» Directions:
Copy out exactly the lines that begin with the one containing "STEPPER3: A4988 -> ULN2003" and continue until the last line of the material.
———
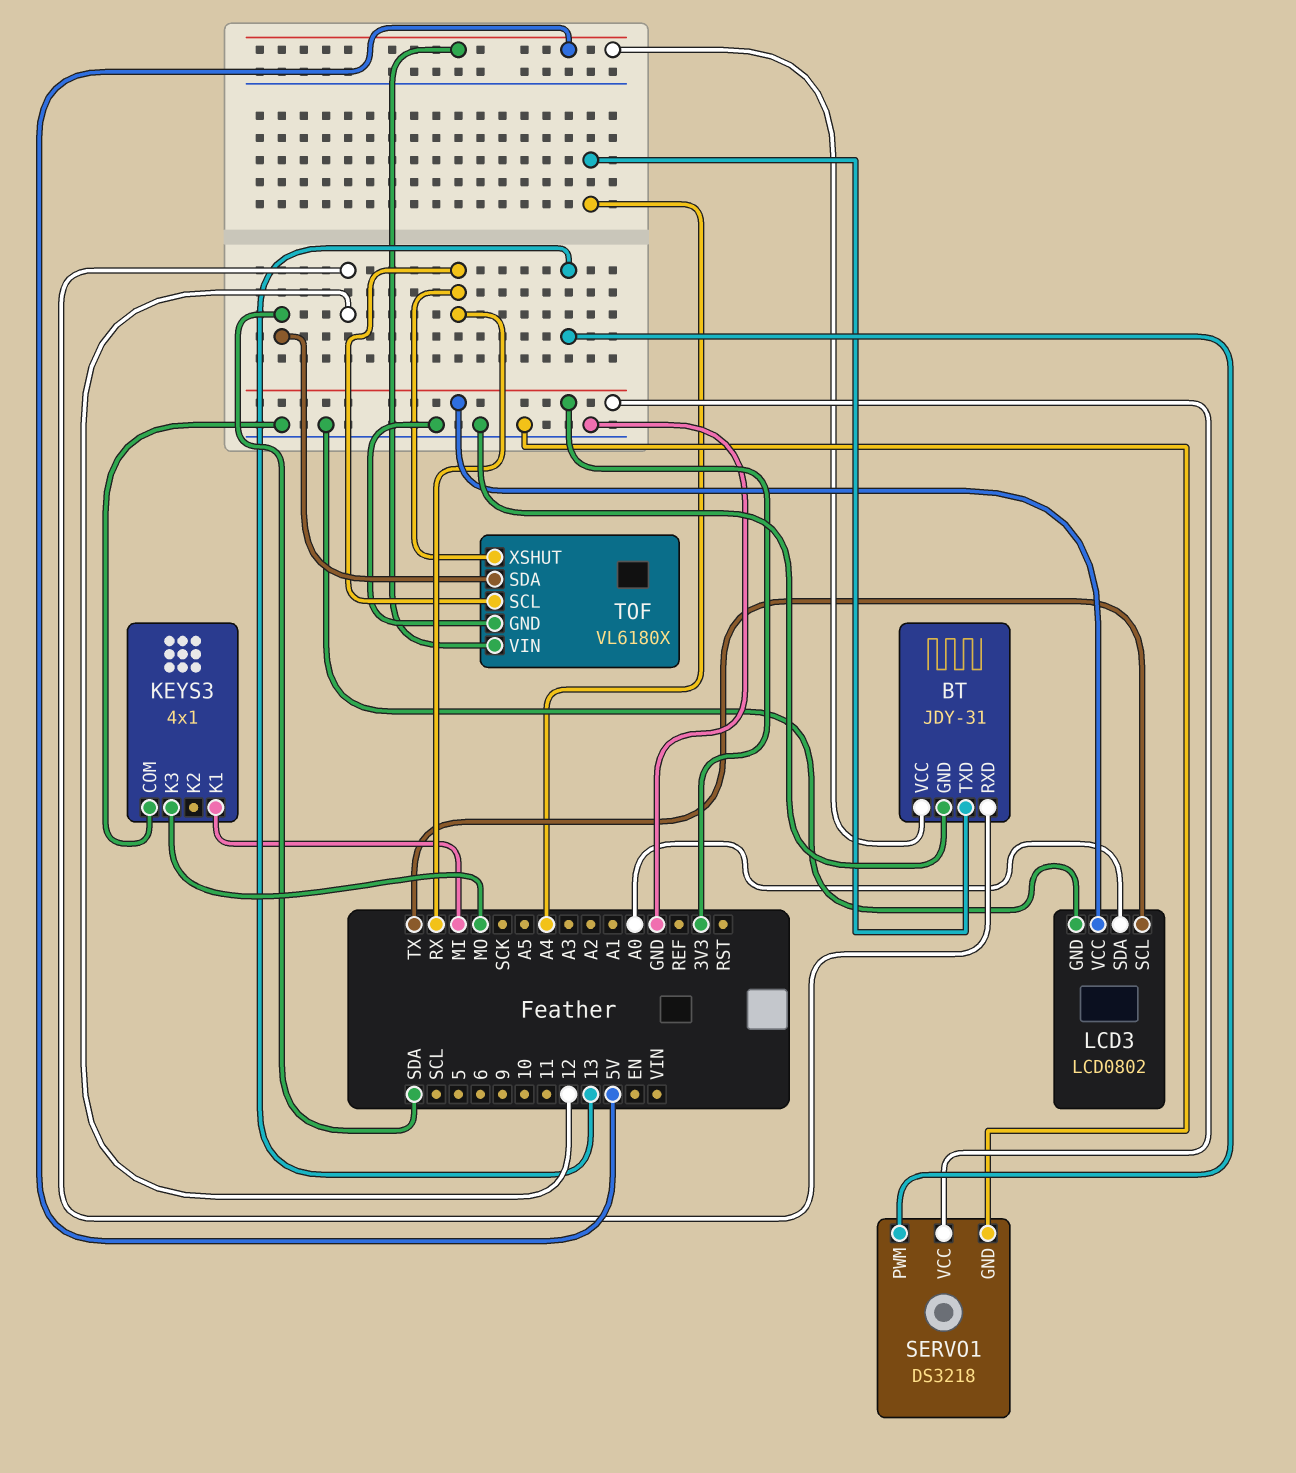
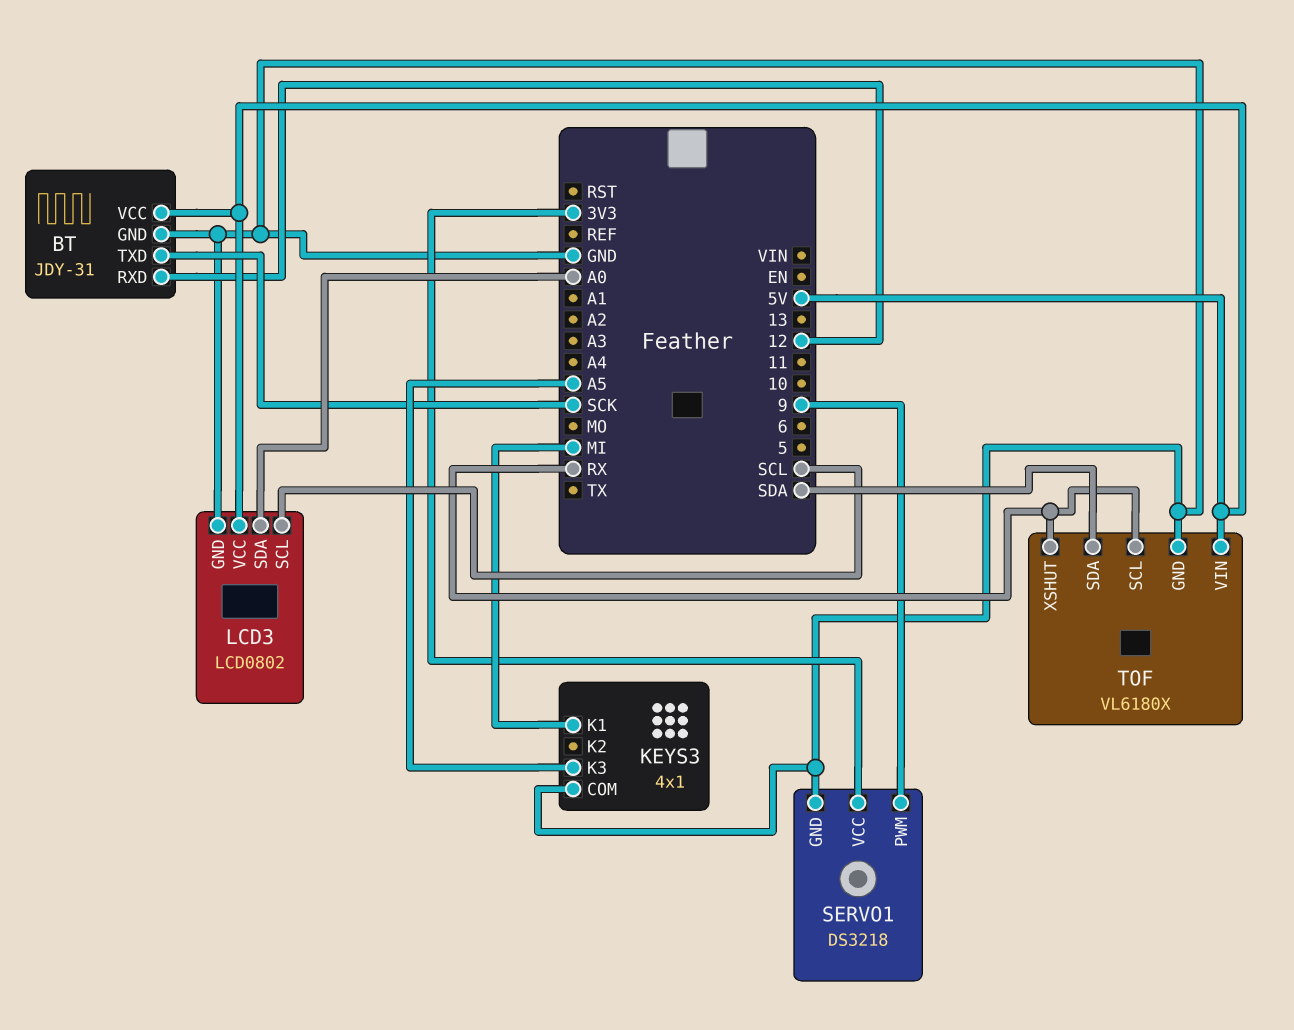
BT pin TXD: A4 -> SCK
KEYS3 pin K3: MO -> A5
LCD3 pin SCL: TX -> SCL
LCD3 pin VCC: 3V3 -> 5V
SERVO1 pin PWM: 13 -> 9

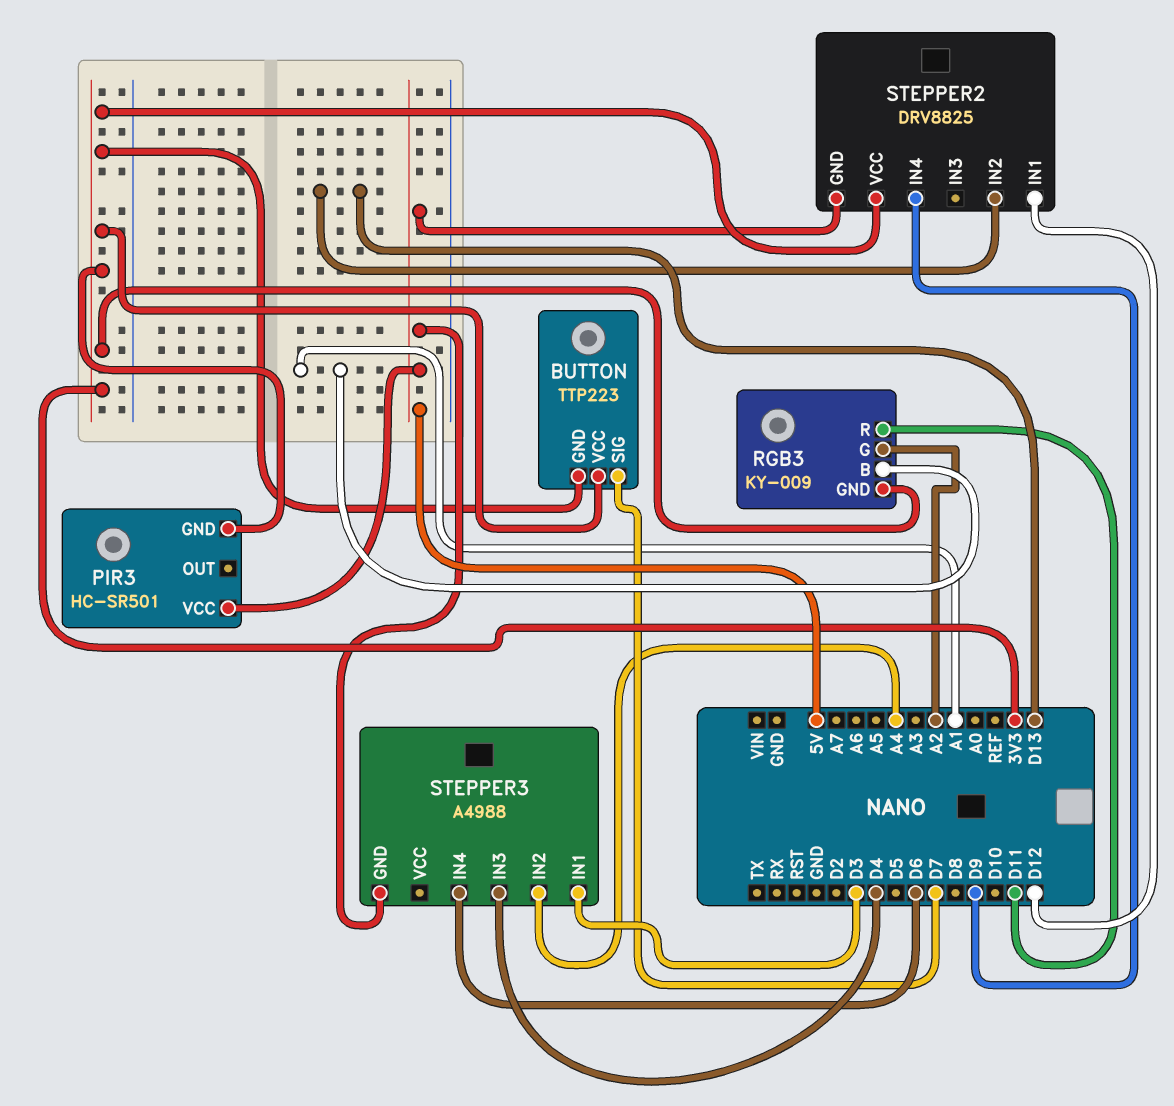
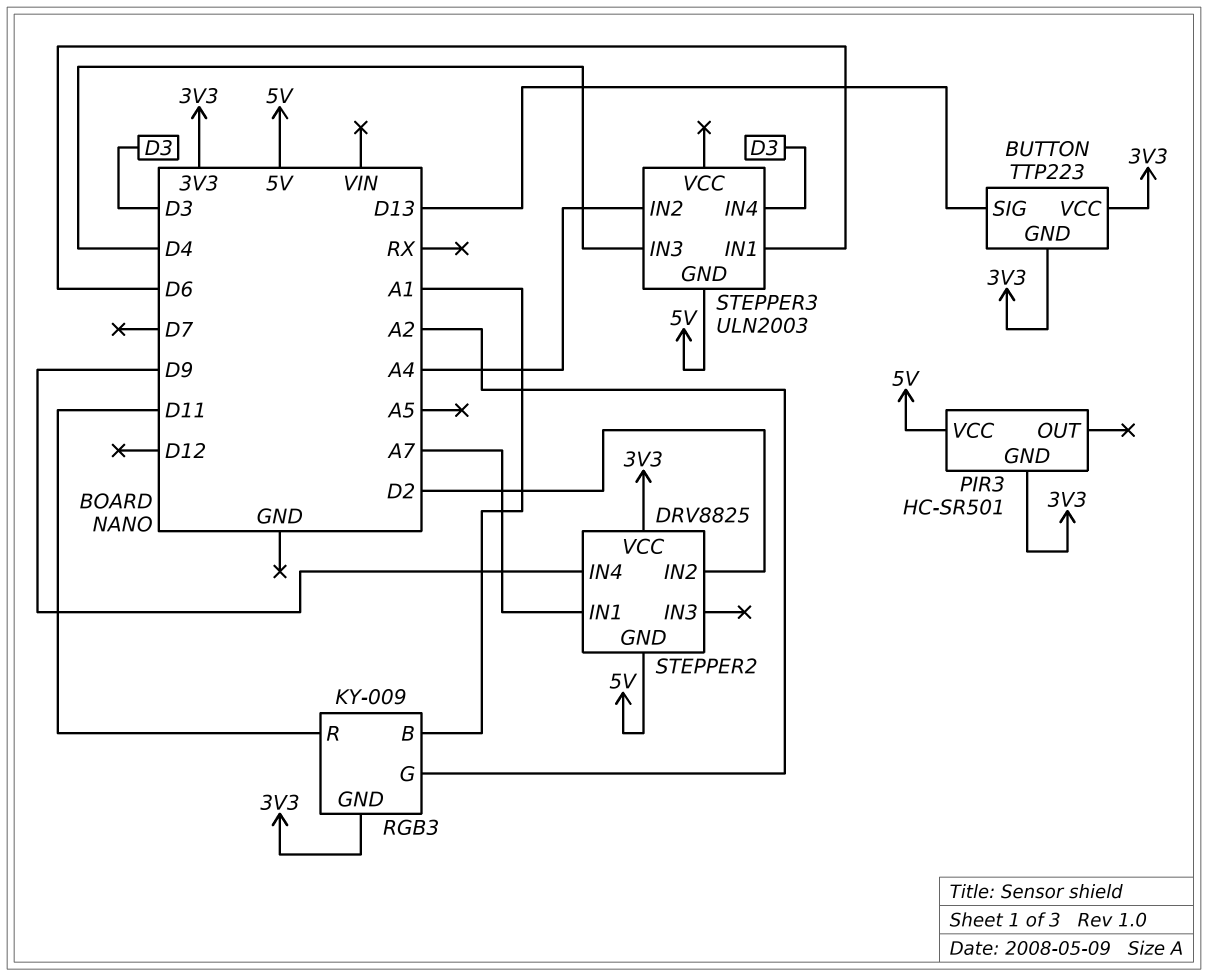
BUTTON pin SIG: D7 -> D13
STEPPER2 pin IN1: D12 -> A7
STEPPER2 pin IN2: D13 -> D2
STEPPER3: A4988 -> ULN2003
STEPPER3 pin IN1: D3 -> D6
STEPPER3 pin IN4: D6 -> D3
———
» Answer box:
STEPPER3: A4988 -> ULN2003
STEPPER3 pin IN1: D3 -> D6
STEPPER3 pin IN4: D6 -> D3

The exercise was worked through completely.